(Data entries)
"""

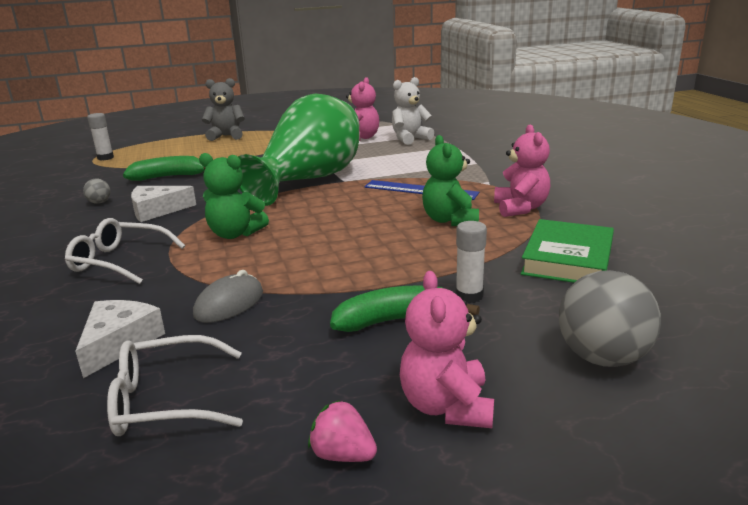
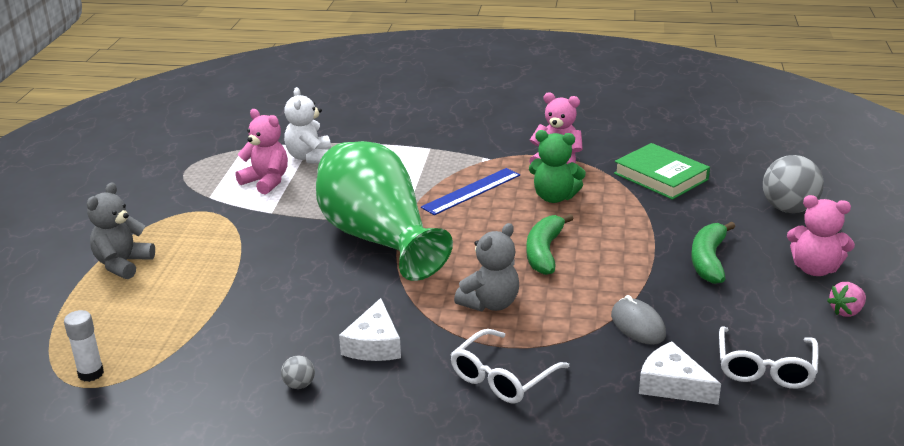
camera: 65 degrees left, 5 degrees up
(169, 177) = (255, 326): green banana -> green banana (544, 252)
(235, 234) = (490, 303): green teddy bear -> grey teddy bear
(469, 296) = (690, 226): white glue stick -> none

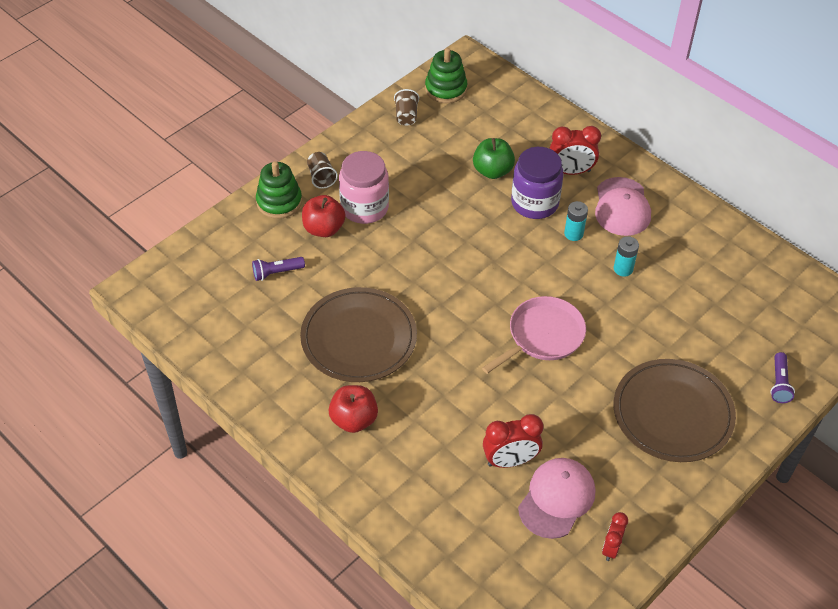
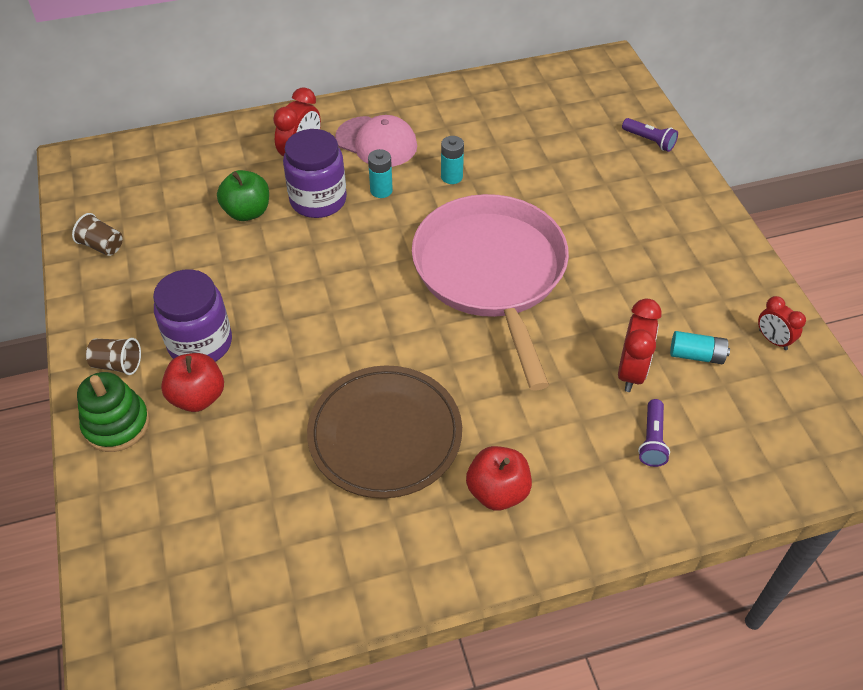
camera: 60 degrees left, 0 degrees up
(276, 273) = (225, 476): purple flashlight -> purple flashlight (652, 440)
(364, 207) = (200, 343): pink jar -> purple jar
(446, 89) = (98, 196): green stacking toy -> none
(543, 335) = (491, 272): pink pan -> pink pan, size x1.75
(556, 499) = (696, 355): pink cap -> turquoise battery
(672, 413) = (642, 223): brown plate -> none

"""

▶ [Your assignment] Report, with no additional words, how many lines in the records above contain the word "left".

▶ [The answer] 2